• The exercise
Reproduce the listing below, replacing every "Stadium" with "Arena" and leaving everything else unchanged.

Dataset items
────────────────────────────────────────
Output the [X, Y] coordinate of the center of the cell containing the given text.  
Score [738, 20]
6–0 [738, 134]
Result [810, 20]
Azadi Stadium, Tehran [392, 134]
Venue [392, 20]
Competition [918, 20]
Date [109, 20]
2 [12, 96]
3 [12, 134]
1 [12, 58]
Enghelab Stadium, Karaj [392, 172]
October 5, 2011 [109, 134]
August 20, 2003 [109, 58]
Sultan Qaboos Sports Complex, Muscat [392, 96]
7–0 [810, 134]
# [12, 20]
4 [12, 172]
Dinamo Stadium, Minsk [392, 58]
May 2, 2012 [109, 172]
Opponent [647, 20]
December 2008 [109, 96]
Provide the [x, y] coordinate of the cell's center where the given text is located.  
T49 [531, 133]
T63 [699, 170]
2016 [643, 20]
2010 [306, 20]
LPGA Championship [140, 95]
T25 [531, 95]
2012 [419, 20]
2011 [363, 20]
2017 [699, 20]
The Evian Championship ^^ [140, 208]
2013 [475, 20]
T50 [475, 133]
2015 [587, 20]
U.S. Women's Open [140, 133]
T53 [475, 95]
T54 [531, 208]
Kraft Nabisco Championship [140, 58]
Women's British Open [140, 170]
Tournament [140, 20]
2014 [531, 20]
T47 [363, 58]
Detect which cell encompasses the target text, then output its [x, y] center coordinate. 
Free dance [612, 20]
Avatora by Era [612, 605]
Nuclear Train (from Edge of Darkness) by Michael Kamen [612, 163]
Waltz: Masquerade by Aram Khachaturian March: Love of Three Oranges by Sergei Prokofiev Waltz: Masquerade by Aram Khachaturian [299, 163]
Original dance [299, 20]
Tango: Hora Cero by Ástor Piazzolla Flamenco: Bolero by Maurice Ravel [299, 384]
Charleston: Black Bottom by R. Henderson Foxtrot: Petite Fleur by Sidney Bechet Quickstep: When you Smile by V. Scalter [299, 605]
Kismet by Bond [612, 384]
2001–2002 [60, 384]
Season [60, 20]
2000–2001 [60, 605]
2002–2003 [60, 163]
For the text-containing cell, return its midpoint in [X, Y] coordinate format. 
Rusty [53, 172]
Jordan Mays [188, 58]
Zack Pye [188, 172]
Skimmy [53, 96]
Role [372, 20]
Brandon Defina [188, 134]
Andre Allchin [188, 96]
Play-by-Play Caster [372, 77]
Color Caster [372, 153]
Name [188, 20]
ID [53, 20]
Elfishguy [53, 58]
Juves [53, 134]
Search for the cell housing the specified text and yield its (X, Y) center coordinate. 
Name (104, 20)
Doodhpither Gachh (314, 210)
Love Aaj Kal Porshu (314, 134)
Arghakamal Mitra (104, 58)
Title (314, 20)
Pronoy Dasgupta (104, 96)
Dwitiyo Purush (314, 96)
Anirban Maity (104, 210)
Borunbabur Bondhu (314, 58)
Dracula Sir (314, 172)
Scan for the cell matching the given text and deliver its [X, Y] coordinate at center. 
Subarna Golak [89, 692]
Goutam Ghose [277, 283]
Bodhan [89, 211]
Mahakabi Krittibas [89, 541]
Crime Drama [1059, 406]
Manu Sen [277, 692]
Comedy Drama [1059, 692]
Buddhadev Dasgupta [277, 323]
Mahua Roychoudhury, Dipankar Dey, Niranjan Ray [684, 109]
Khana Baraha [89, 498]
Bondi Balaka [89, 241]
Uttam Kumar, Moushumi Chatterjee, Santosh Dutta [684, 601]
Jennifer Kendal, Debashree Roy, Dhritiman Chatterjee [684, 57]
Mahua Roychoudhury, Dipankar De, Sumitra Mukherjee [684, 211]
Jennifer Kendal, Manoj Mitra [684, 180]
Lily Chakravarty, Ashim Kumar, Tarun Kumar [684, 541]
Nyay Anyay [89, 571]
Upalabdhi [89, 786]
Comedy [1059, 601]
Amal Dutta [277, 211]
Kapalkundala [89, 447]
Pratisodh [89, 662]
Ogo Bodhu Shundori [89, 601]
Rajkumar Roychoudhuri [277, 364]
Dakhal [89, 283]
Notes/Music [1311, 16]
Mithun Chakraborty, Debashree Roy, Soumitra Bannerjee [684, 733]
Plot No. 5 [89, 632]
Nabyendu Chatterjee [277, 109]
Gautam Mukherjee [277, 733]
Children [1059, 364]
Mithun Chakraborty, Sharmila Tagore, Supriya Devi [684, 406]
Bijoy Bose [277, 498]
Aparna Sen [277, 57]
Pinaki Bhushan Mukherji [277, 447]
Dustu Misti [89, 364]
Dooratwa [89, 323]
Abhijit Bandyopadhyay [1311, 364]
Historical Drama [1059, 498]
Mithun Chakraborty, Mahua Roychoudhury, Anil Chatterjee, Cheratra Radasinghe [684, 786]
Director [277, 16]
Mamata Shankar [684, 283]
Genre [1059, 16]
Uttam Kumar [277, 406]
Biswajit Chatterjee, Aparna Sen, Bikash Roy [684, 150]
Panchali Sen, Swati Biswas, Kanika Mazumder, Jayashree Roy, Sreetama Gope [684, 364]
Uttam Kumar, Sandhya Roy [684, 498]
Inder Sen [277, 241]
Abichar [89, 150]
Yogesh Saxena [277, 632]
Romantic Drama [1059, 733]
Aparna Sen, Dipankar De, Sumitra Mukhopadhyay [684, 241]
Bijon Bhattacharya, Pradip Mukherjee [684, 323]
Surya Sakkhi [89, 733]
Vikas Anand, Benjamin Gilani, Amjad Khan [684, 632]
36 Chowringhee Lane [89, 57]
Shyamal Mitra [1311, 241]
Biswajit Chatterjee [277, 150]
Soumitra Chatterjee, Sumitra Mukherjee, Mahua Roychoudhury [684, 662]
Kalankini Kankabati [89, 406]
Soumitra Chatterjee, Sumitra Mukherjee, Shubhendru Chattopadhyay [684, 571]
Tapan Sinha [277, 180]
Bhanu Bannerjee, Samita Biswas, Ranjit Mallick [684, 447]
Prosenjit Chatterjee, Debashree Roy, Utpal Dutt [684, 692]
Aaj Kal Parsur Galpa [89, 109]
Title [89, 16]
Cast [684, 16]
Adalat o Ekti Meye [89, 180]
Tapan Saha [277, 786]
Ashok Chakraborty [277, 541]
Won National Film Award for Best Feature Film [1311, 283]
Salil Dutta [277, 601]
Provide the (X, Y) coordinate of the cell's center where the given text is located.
────────────────────────────────────────
• Exercise response
Output the [X, Y] coordinate of the center of the cell containing the given text.  
Score [738, 20]
6–0 [738, 134]
Result [810, 20]
Azadi Arena, Tehran [392, 134]
Venue [392, 20]
Competition [918, 20]
Date [109, 20]
2 [12, 96]
3 [12, 134]
1 [12, 58]
Enghelab Arena, Karaj [392, 172]
October 5, 2011 [109, 134]
August 20, 2003 [109, 58]
Sultan Qaboos Sports Complex, Muscat [392, 96]
7–0 [810, 134]
# [12, 20]
4 [12, 172]
Dinamo Arena, Minsk [392, 58]
May 2, 2012 [109, 172]
Opponent [647, 20]
December 2008 [109, 96]
Provide the [x, y] coordinate of the cell's center where the given text is located.  
T49 [531, 133]
T63 [699, 170]
2016 [643, 20]
2010 [306, 20]
LPGA Championship [140, 95]
T25 [531, 95]
2012 [419, 20]
2011 [363, 20]
2017 [699, 20]
The Evian Championship ^^ [140, 208]
2013 [475, 20]
T50 [475, 133]
2015 [587, 20]
U.S. Women's Open [140, 133]
T53 [475, 95]
T54 [531, 208]
Kraft Nabisco Championship [140, 58]
Women's British Open [140, 170]
Tournament [140, 20]
2014 [531, 20]
T47 [363, 58]
Detect which cell encompasses the target text, then output its [x, y] center coordinate. 
Free dance [612, 20]
Avatora by Era [612, 605]
Nuclear Train (from Edge of Darkness) by Michael Kamen [612, 163]
Waltz: Masquerade by Aram Khachaturian March: Love of Three Oranges by Sergei Prokofiev Waltz: Masquerade by Aram Khachaturian [299, 163]
Original dance [299, 20]
Tango: Hora Cero by Ástor Piazzolla Flamenco: Bolero by Maurice Ravel [299, 384]
Charleston: Black Bottom by R. Henderson Foxtrot: Petite Fleur by Sidney Bechet Quickstep: When you Smile by V. Scalter [299, 605]
Kismet by Bond [612, 384]
2001–2002 [60, 384]
Season [60, 20]
2000–2001 [60, 605]
2002–2003 [60, 163]
For the text-containing cell, return its midpoint in [X, Y] coordinate format. 
Rusty [53, 172]
Jordan Mays [188, 58]
Zack Pye [188, 172]
Skimmy [53, 96]
Role [372, 20]
Brandon Defina [188, 134]
Andre Allchin [188, 96]
Play-by-Play Caster [372, 77]
Color Caster [372, 153]
Name [188, 20]
ID [53, 20]
Elfishguy [53, 58]
Juves [53, 134]
Search for the cell housing the specified text and yield its (X, Y) center coordinate. 
Name (104, 20)
Doodhpither Gachh (314, 210)
Love Aaj Kal Porshu (314, 134)
Arghakamal Mitra (104, 58)
Title (314, 20)
Pronoy Dasgupta (104, 96)
Dwitiyo Purush (314, 96)
Anirban Maity (104, 210)
Borunbabur Bondhu (314, 58)
Dracula Sir (314, 172)
Scan for the cell matching the given text and deliver its [X, Y] coordinate at center. 
Subarna Golak [89, 692]
Goutam Ghose [277, 283]
Bodhan [89, 211]
Mahakabi Krittibas [89, 541]
Crime Drama [1059, 406]
Manu Sen [277, 692]
Comedy Drama [1059, 692]
Buddhadev Dasgupta [277, 323]
Mahua Roychoudhury, Dipankar Dey, Niranjan Ray [684, 109]
Khana Baraha [89, 498]
Bondi Balaka [89, 241]
Uttam Kumar, Moushumi Chatterjee, Santosh Dutta [684, 601]
Jennifer Kendal, Debashree Roy, Dhritiman Chatterjee [684, 57]
Mahua Roychoudhury, Dipankar De, Sumitra Mukherjee [684, 211]
Jennifer Kendal, Manoj Mitra [684, 180]
Lily Chakravarty, Ashim Kumar, Tarun Kumar [684, 541]
Nyay Anyay [89, 571]
Upalabdhi [89, 786]
Comedy [1059, 601]
Amal Dutta [277, 211]
Kapalkundala [89, 447]
Pratisodh [89, 662]
Ogo Bodhu Shundori [89, 601]
Rajkumar Roychoudhuri [277, 364]
Dakhal [89, 283]
Notes/Music [1311, 16]
Mithun Chakraborty, Debashree Roy, Soumitra Bannerjee [684, 733]
Plot No. 5 [89, 632]
Nabyendu Chatterjee [277, 109]
Gautam Mukherjee [277, 733]
Children [1059, 364]
Mithun Chakraborty, Sharmila Tagore, Supriya Devi [684, 406]
Bijoy Bose [277, 498]
Aparna Sen [277, 57]
Pinaki Bhushan Mukherji [277, 447]
Dustu Misti [89, 364]
Dooratwa [89, 323]
Abhijit Bandyopadhyay [1311, 364]
Historical Drama [1059, 498]
Mithun Chakraborty, Mahua Roychoudhury, Anil Chatterjee, Cheratra Radasinghe [684, 786]
Director [277, 16]
Mamata Shankar [684, 283]
Genre [1059, 16]
Uttam Kumar [277, 406]
Biswajit Chatterjee, Aparna Sen, Bikash Roy [684, 150]
Panchali Sen, Swati Biswas, Kanika Mazumder, Jayashree Roy, Sreetama Gope [684, 364]
Uttam Kumar, Sandhya Roy [684, 498]
Inder Sen [277, 241]
Abichar [89, 150]
Yogesh Saxena [277, 632]
Romantic Drama [1059, 733]
Aparna Sen, Dipankar De, Sumitra Mukhopadhyay [684, 241]
Bijon Bhattacharya, Pradip Mukherjee [684, 323]
Surya Sakkhi [89, 733]
Vikas Anand, Benjamin Gilani, Amjad Khan [684, 632]
36 Chowringhee Lane [89, 57]
Shyamal Mitra [1311, 241]
Biswajit Chatterjee [277, 150]
Soumitra Chatterjee, Sumitra Mukherjee, Mahua Roychoudhury [684, 662]
Kalankini Kankabati [89, 406]
Soumitra Chatterjee, Sumitra Mukherjee, Shubhendru Chattopadhyay [684, 571]
Tapan Sinha [277, 180]
Bhanu Bannerjee, Samita Biswas, Ranjit Mallick [684, 447]
Prosenjit Chatterjee, Debashree Roy, Utpal Dutt [684, 692]
Aaj Kal Parsur Galpa [89, 109]
Title [89, 16]
Cast [684, 16]
Adalat o Ekti Meye [89, 180]
Tapan Saha [277, 786]
Ashok Chakraborty [277, 541]
Won National Film Award for Best Feature Film [1311, 283]
Salil Dutta [277, 601]
Provide the (X, Y) coordinate of the cell's center where the given text is located.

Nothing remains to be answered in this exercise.